_WHAT THE EXERCISE ASKS_
In the records below, find the line with "camera: 140 degrees right, 10 degrees up" and the line with "none -> grey cylinder [338,261,383,323]". Print both exactly, along with every line between them, and no other line.

_EXTRACTED INFORMATION_
BEGIN
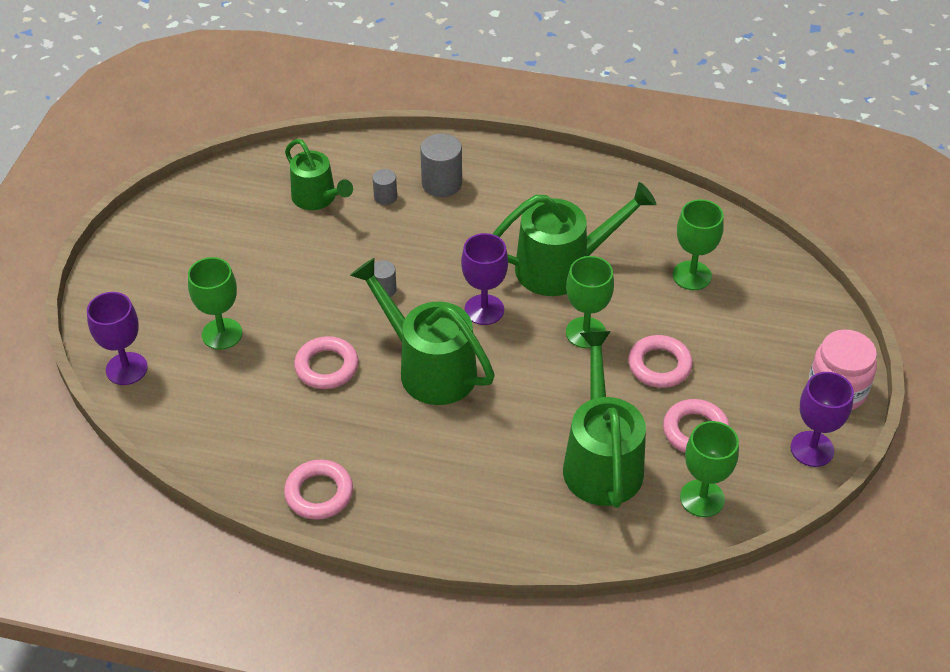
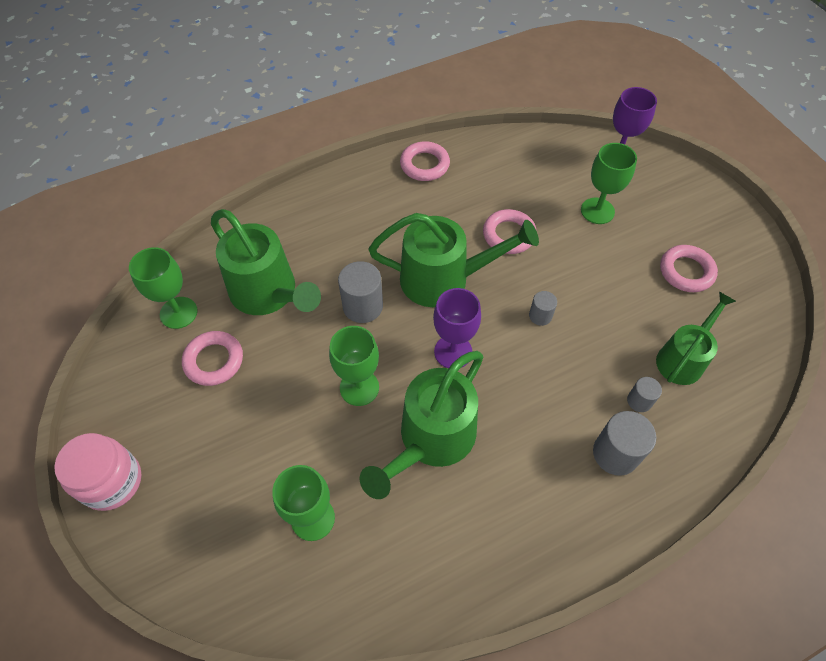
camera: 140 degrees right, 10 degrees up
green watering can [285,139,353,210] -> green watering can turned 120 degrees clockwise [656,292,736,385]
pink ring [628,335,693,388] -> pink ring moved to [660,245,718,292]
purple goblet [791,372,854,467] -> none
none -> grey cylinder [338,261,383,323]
END
BEGIN
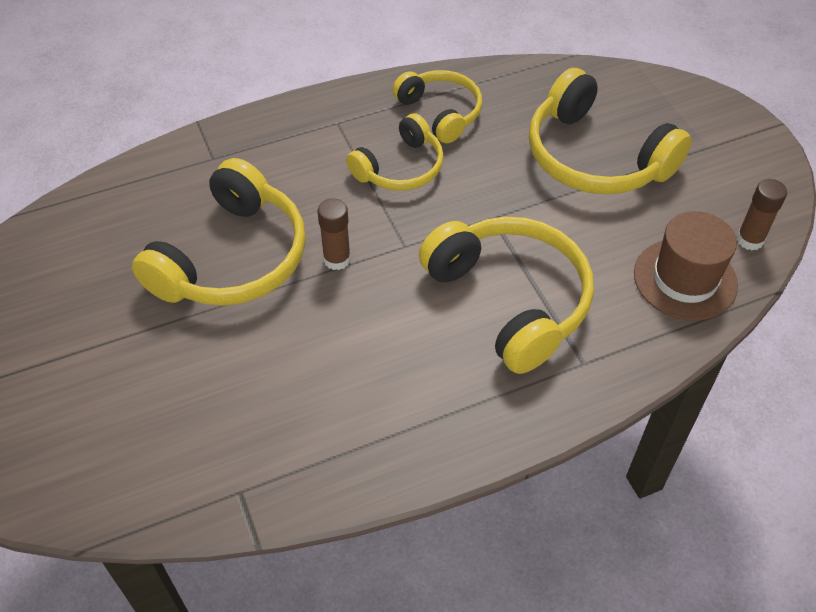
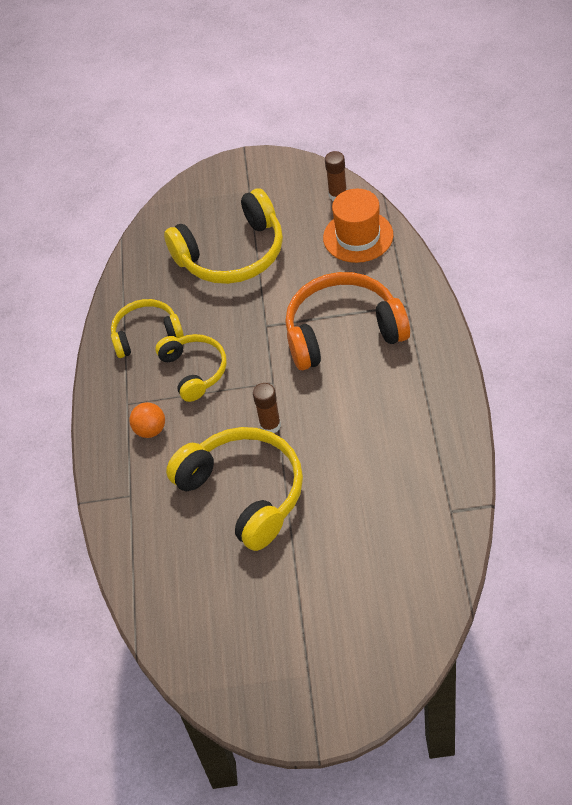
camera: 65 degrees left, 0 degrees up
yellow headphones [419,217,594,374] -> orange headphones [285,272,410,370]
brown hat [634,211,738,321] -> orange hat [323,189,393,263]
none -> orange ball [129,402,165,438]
END
BEGIN
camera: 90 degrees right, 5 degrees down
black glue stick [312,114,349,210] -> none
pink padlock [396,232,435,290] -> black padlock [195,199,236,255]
END
_TASK OUTPUT_
camera: 140 degrees right, 10 degrees up
green watering can [285,139,353,210] -> green watering can turned 120 degrees clockwise [656,292,736,385]
pink ring [628,335,693,388] -> pink ring moved to [660,245,718,292]
purple goblet [791,372,854,467] -> none
none -> grey cylinder [338,261,383,323]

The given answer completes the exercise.